> [Your instructions]
The entries below contain a line with "(297, 603) = (293, 401): blue" and a line with "(416, 239) = (366, 312): purple". Quote exactly those two lines and all lines between them.
---- Data to process
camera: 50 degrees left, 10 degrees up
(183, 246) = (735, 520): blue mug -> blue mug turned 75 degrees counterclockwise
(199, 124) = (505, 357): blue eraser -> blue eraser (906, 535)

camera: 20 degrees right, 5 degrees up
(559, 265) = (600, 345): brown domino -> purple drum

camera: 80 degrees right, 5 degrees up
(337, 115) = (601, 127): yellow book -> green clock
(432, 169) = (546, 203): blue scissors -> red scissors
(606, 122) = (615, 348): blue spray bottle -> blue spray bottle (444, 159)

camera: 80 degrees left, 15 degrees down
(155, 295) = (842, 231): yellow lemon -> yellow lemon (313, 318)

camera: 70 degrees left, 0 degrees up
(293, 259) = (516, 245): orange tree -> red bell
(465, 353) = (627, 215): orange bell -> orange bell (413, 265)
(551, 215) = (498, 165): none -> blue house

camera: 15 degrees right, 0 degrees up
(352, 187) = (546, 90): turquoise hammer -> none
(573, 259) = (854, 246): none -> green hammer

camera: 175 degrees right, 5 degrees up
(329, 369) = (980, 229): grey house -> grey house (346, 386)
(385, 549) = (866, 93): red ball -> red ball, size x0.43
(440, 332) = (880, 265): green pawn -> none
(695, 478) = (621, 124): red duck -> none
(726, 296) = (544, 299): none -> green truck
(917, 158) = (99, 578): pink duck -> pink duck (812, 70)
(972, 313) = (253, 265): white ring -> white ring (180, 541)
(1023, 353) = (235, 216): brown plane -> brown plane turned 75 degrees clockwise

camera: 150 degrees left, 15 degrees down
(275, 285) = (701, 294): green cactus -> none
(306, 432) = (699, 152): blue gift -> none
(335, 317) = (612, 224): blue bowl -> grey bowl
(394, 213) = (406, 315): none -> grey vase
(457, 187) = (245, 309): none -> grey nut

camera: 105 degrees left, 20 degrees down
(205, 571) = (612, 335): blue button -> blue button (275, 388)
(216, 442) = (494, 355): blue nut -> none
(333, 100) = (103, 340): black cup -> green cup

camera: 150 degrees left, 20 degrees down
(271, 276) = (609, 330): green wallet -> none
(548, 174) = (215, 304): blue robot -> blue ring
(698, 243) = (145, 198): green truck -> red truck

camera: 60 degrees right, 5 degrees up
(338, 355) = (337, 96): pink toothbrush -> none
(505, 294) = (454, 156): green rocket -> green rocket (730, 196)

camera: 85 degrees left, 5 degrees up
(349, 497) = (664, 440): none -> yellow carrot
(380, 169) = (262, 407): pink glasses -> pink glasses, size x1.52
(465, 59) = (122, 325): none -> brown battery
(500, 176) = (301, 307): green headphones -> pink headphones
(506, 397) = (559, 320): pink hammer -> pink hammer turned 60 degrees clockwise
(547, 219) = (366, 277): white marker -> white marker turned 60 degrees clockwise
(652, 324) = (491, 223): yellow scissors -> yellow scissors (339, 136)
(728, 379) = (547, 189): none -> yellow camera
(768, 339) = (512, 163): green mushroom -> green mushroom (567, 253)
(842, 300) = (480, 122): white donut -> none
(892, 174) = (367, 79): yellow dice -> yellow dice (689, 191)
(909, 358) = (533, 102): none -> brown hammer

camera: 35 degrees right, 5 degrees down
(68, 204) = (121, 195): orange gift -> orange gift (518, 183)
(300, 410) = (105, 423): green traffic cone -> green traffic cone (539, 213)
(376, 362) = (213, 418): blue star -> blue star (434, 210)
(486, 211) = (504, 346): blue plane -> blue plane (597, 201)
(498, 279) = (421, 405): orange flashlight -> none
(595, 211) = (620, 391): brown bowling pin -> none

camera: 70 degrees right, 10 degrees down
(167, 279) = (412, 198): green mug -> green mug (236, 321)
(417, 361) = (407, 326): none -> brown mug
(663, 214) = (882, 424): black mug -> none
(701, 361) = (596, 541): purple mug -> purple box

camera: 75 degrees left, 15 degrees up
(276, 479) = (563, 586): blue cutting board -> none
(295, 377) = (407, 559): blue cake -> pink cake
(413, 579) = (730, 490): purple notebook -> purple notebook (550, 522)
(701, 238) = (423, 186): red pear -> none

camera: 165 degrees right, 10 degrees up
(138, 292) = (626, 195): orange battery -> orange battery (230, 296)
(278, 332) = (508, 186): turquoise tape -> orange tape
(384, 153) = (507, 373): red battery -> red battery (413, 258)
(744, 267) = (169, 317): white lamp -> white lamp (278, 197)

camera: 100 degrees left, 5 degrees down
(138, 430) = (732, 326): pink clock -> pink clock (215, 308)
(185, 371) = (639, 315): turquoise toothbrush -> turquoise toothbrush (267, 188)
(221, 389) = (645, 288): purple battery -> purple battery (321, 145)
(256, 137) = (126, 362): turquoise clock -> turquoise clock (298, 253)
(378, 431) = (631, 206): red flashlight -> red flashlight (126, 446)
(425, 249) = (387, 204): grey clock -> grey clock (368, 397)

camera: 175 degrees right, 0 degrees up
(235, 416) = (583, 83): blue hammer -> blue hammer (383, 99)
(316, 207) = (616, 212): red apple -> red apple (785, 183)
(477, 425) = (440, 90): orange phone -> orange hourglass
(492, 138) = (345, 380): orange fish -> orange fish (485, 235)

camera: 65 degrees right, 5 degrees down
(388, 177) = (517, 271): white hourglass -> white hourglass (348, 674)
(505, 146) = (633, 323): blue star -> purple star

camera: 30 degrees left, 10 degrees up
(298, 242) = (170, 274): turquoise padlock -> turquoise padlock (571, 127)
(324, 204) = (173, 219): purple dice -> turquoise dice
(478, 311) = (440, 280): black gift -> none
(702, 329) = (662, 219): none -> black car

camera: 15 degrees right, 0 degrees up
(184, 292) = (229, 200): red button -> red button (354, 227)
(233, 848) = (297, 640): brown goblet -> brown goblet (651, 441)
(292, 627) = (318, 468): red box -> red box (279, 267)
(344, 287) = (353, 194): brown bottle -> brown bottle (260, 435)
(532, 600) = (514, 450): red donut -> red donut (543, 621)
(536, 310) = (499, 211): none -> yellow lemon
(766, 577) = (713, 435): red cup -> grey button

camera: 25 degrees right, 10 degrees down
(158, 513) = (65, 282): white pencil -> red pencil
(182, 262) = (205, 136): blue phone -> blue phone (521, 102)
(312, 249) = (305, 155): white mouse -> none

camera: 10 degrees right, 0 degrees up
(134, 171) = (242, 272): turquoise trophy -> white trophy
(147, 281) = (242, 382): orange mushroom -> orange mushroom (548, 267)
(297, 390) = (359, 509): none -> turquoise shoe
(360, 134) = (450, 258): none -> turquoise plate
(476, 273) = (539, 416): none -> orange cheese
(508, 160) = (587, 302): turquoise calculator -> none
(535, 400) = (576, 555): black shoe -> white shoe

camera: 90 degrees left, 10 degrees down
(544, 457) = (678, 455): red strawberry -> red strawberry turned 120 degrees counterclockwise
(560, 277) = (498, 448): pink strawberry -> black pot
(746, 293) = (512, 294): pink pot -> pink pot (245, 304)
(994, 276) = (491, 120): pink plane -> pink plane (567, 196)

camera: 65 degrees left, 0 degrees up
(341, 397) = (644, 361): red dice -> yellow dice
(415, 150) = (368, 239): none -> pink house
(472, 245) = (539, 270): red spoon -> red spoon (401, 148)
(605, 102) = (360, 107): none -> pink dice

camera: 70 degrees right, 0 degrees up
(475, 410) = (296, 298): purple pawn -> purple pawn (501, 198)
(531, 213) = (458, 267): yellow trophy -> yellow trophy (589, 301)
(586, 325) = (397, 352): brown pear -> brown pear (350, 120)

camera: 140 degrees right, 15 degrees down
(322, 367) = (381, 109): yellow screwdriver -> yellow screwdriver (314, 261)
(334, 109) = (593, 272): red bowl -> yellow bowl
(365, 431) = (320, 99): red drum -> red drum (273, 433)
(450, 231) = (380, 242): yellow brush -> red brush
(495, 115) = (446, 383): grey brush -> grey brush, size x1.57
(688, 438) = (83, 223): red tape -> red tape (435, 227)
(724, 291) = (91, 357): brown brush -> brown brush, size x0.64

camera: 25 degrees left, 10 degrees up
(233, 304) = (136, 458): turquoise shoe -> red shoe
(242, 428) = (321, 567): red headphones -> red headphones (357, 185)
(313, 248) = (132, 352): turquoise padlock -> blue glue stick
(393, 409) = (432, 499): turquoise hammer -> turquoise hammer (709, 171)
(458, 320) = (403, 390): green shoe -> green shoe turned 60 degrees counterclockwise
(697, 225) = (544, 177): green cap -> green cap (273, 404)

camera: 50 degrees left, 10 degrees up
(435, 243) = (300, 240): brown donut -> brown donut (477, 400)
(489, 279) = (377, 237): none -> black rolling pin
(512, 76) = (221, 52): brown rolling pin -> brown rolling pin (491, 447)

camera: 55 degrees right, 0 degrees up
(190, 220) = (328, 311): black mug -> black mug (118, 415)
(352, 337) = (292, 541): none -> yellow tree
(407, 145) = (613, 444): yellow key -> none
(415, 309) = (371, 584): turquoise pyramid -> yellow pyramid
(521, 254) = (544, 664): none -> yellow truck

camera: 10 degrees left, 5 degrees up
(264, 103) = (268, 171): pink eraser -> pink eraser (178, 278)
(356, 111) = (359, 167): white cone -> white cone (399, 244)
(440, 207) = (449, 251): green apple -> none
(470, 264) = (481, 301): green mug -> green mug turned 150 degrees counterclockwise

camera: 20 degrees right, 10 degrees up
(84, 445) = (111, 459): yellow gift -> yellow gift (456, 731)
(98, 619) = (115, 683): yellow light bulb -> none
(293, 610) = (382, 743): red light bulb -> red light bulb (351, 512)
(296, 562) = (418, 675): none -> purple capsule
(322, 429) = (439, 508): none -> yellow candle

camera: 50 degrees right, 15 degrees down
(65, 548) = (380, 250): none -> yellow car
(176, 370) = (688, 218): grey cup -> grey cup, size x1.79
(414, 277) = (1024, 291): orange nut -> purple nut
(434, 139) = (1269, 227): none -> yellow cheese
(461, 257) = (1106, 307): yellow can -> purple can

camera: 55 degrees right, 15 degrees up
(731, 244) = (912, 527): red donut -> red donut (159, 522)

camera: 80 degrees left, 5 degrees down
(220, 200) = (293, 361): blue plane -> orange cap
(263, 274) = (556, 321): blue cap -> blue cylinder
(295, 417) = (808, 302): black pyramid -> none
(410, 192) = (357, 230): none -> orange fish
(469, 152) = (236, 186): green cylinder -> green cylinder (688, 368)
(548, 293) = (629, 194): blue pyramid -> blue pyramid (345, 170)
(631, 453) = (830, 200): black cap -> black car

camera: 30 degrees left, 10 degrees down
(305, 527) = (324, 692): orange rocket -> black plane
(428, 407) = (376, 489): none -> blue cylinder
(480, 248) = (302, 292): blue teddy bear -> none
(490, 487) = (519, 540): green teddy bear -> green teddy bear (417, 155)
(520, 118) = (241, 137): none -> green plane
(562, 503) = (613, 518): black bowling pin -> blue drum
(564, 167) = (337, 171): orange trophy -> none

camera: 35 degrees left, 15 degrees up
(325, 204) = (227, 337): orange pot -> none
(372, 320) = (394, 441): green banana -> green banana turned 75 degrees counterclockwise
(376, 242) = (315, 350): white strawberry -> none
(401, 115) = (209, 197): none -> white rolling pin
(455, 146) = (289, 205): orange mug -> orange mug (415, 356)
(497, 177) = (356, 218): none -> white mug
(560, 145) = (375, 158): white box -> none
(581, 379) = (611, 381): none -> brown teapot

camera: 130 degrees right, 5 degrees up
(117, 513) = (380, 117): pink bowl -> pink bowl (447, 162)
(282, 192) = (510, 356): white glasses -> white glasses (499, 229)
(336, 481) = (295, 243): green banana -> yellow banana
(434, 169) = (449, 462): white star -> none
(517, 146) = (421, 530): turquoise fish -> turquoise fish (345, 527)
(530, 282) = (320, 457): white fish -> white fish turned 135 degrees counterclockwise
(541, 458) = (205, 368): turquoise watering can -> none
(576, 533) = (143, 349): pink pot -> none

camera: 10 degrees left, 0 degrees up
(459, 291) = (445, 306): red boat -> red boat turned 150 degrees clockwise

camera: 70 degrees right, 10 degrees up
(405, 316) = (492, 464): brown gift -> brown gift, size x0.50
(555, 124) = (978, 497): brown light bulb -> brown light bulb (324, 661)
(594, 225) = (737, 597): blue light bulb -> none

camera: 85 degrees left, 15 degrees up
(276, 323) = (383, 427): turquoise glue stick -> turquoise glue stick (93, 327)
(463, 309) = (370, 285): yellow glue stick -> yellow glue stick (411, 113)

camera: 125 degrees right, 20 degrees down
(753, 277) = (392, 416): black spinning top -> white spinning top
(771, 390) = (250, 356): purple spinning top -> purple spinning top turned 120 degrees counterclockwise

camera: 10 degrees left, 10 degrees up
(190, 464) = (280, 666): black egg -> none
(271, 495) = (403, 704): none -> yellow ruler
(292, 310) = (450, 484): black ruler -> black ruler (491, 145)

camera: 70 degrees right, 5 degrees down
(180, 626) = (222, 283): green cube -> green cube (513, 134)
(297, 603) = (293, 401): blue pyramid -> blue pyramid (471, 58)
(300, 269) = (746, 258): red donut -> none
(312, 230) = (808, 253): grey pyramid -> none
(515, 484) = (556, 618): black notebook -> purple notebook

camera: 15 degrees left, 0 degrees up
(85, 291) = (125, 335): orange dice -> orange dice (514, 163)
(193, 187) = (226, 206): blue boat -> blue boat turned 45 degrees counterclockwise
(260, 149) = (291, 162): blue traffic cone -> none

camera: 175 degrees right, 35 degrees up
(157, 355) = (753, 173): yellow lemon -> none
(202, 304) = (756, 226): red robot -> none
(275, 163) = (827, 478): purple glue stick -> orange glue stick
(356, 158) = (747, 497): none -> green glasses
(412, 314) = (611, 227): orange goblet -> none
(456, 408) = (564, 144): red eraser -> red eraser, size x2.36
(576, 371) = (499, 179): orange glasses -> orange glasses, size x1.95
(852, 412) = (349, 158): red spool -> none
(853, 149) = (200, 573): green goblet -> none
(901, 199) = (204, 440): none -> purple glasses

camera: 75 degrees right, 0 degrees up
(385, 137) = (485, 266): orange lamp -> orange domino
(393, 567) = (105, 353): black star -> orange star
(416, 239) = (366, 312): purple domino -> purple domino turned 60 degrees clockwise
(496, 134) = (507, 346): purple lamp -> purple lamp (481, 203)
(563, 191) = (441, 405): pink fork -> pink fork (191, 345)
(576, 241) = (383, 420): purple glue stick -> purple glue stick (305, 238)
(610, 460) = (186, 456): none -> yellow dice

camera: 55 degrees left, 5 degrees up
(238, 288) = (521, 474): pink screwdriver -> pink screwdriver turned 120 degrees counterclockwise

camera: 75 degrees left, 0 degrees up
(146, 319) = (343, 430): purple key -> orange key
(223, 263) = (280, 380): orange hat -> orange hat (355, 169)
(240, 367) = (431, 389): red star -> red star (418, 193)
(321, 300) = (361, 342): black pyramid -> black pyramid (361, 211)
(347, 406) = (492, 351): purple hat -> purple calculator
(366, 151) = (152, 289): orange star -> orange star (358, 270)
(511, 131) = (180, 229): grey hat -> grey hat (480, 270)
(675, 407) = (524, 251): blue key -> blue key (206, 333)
--------
> [Solution for this exercise]
(297, 603) = (293, 401): blue pyramid -> blue pyramid (471, 58)
(300, 269) = (746, 258): red donut -> none
(312, 230) = (808, 253): grey pyramid -> none
(515, 484) = (556, 618): black notebook -> purple notebook

camera: 15 degrees left, 0 degrees up
(85, 291) = (125, 335): orange dice -> orange dice (514, 163)
(193, 187) = (226, 206): blue boat -> blue boat turned 45 degrees counterclockwise
(260, 149) = (291, 162): blue traffic cone -> none

camera: 175 degrees right, 35 degrees up
(157, 355) = (753, 173): yellow lemon -> none
(202, 304) = (756, 226): red robot -> none
(275, 163) = (827, 478): purple glue stick -> orange glue stick
(356, 158) = (747, 497): none -> green glasses
(412, 314) = (611, 227): orange goblet -> none
(456, 408) = (564, 144): red eraser -> red eraser, size x2.36
(576, 371) = (499, 179): orange glasses -> orange glasses, size x1.95
(852, 412) = (349, 158): red spool -> none
(853, 149) = (200, 573): green goblet -> none
(901, 199) = (204, 440): none -> purple glasses

camera: 75 degrees right, 0 degrees up
(385, 137) = (485, 266): orange lamp -> orange domino
(393, 567) = (105, 353): black star -> orange star
(416, 239) = (366, 312): purple domino -> purple domino turned 60 degrees clockwise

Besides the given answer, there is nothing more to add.